**Required action**
Strip the pictures and reproduce the rest of the listing exactly.

*** Block opens ***

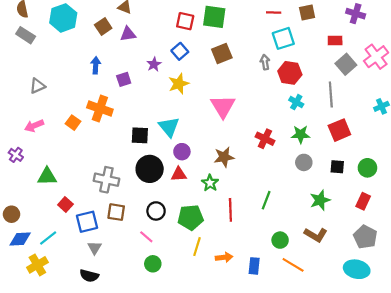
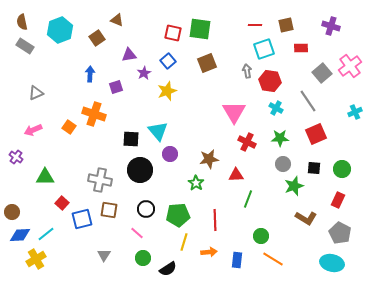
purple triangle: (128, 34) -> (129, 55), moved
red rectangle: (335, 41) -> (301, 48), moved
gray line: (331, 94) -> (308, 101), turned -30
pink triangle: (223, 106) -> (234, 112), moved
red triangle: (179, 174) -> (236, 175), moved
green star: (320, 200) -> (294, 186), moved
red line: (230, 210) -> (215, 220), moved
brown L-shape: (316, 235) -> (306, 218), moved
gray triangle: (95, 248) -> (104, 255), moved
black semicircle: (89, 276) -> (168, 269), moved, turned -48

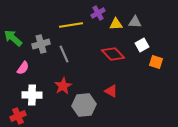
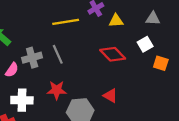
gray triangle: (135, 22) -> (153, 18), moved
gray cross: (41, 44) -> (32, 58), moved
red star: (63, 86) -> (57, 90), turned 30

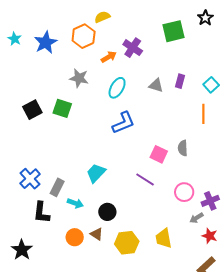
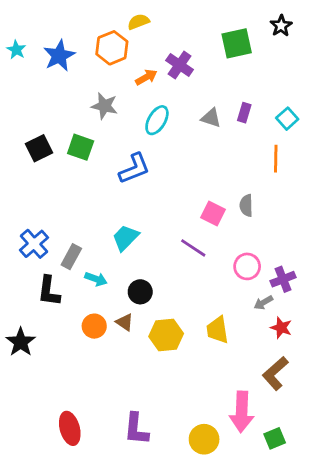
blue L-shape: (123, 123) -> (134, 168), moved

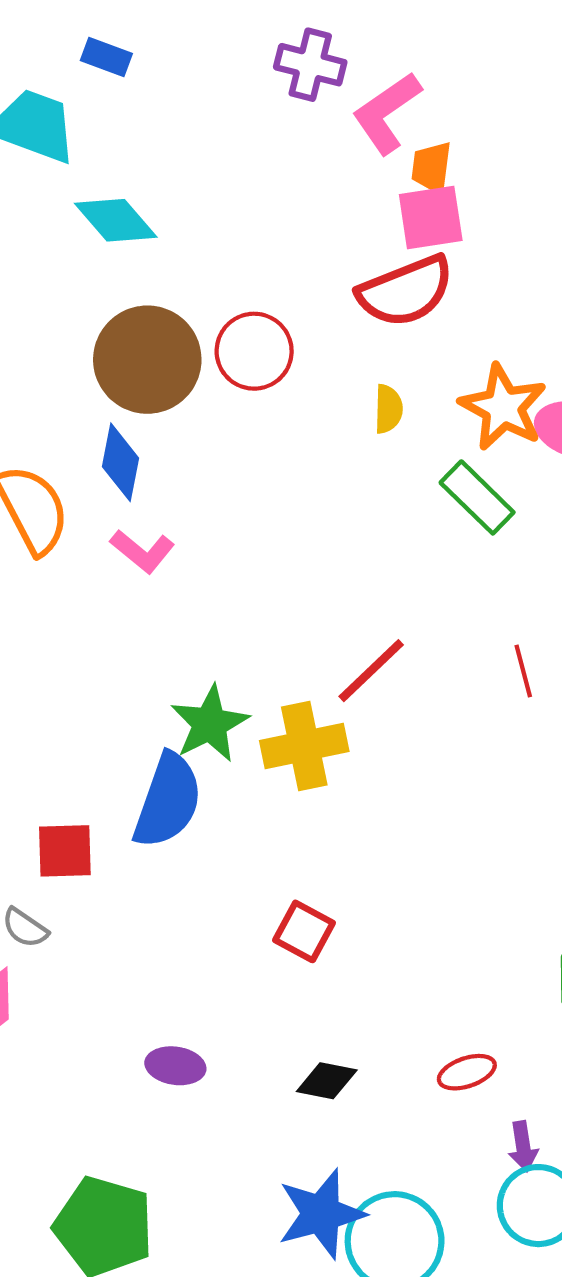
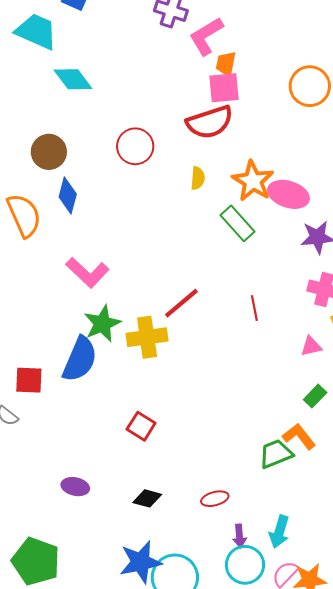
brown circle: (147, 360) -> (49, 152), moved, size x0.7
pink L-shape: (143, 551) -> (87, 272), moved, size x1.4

*** Block closes ***

**Answer below**
purple triangle: (128, 34) -> (129, 55), moved
red rectangle: (335, 41) -> (301, 48), moved
gray line: (331, 94) -> (308, 101), turned -30
pink triangle: (223, 106) -> (234, 112), moved
red triangle: (179, 174) -> (236, 175), moved
green star: (320, 200) -> (294, 186), moved
red line: (230, 210) -> (215, 220), moved
brown L-shape: (316, 235) -> (306, 218), moved
gray triangle: (95, 248) -> (104, 255), moved
black semicircle: (89, 276) -> (168, 269), moved, turned -48

gray triangle: (135, 22) -> (153, 18), moved
gray cross: (41, 44) -> (32, 58), moved
red star: (63, 86) -> (57, 90), turned 30

blue L-shape: (123, 123) -> (134, 168), moved

brown circle: (147, 360) -> (49, 152), moved, size x0.7
pink L-shape: (143, 551) -> (87, 272), moved, size x1.4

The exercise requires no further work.